Leaving out any pictures, transcribe every record exactly.

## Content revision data
# # # #

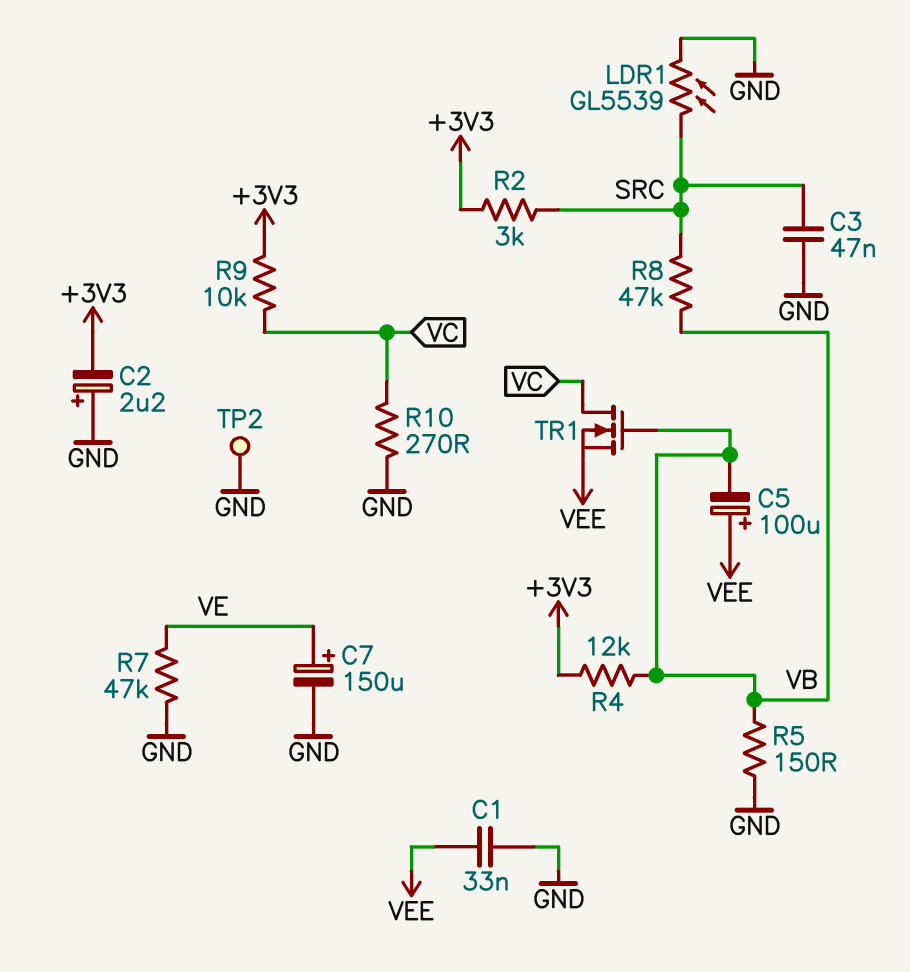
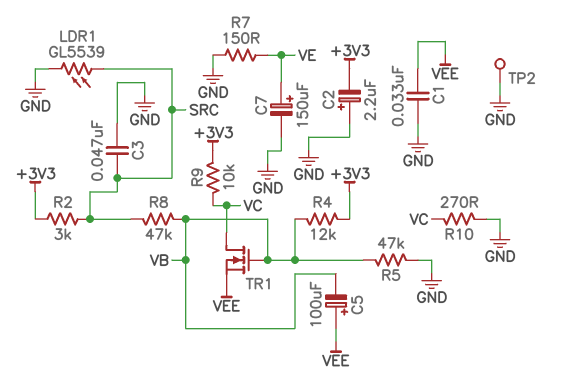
R5: 150 (GND, VB) -> 47k (GND, VB)
R7: 47k (GND, VE) -> 150 (GND, VE)

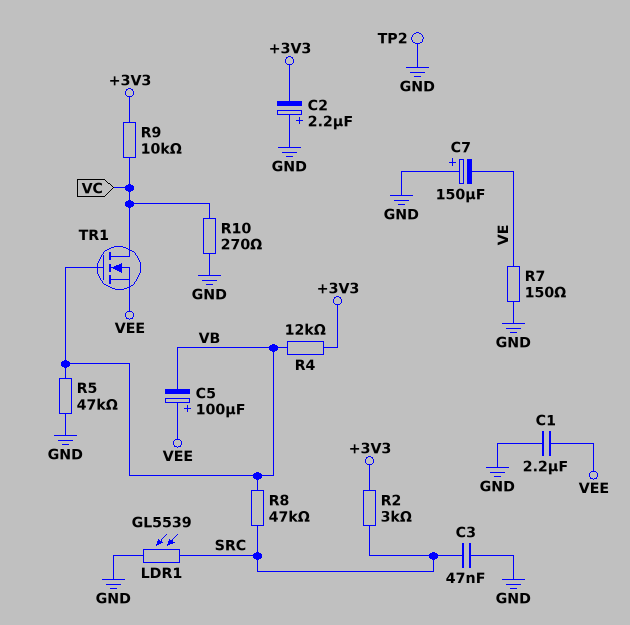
C1: 33nF (GND, VEE) -> 2.2uF (GND, VEE)
C7: 150uF (plus VE, minus GND) -> 150uF (plus GND, minus VE)

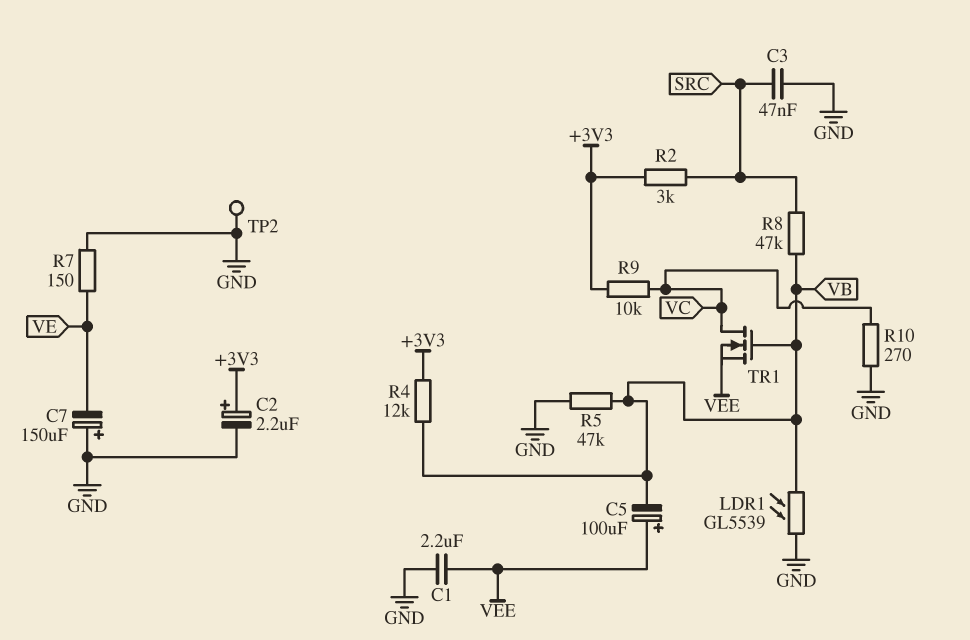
C2: 2.2uF (plus GND, minus +3V3) -> 2.2uF (plus +3V3, minus GND)
LDR1: GL5539 (GND, SRC) -> GL5539 (GND, VB)

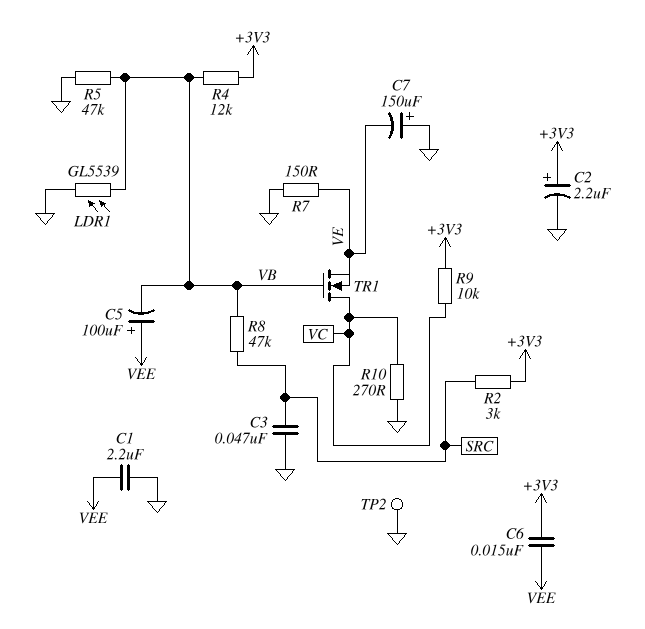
C6: none -> 15nF (+3V3, VEE)
TR1: NMOS (G VB, D VC, S VEE) -> NMOS (G VB, D VC, S VE)

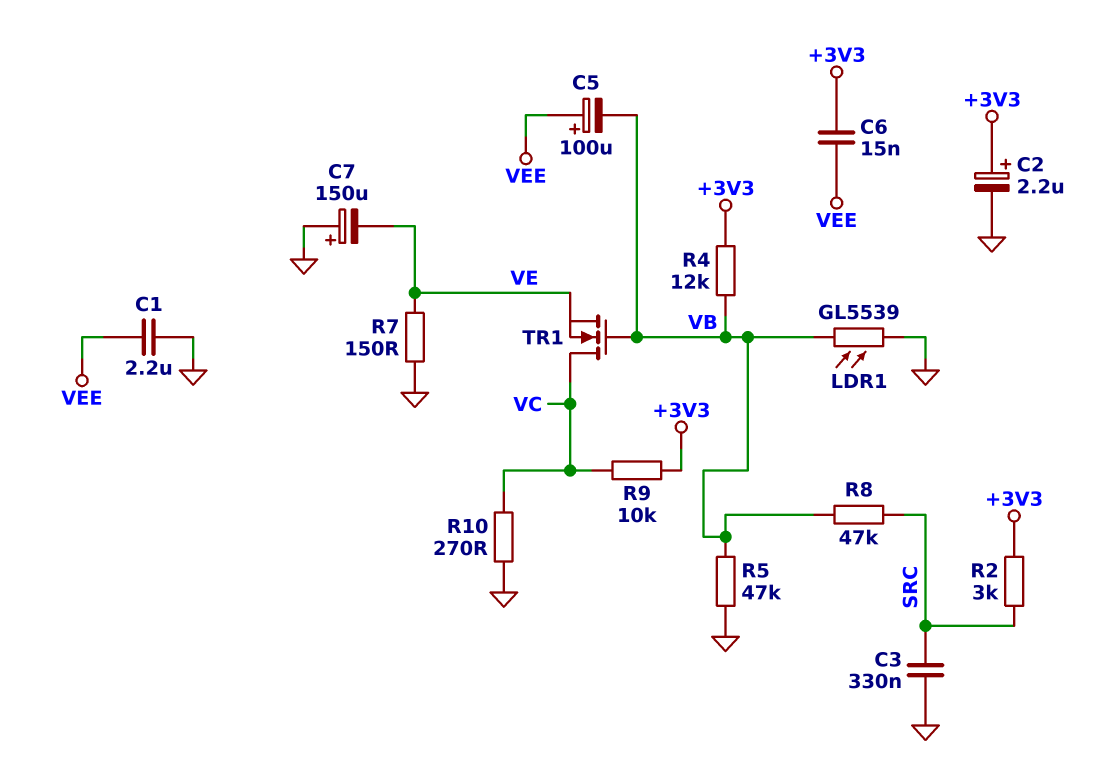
C3: 47nF (GND, SRC) -> 330nF (GND, SRC)
TP2: test point (GND) -> none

# # # #

## YOUR RESPONSE
R5: 150 (GND, VB) -> 47k (GND, VB)
R7: 47k (GND, VE) -> 150 (GND, VE)

C1: 33nF (GND, VEE) -> 2.2uF (GND, VEE)
C7: 150uF (plus VE, minus GND) -> 150uF (plus GND, minus VE)

C2: 2.2uF (plus GND, minus +3V3) -> 2.2uF (plus +3V3, minus GND)
LDR1: GL5539 (GND, SRC) -> GL5539 (GND, VB)

C6: none -> 15nF (+3V3, VEE)
TR1: NMOS (G VB, D VC, S VEE) -> NMOS (G VB, D VC, S VE)

C3: 47nF (GND, SRC) -> 330nF (GND, SRC)
TP2: test point (GND) -> none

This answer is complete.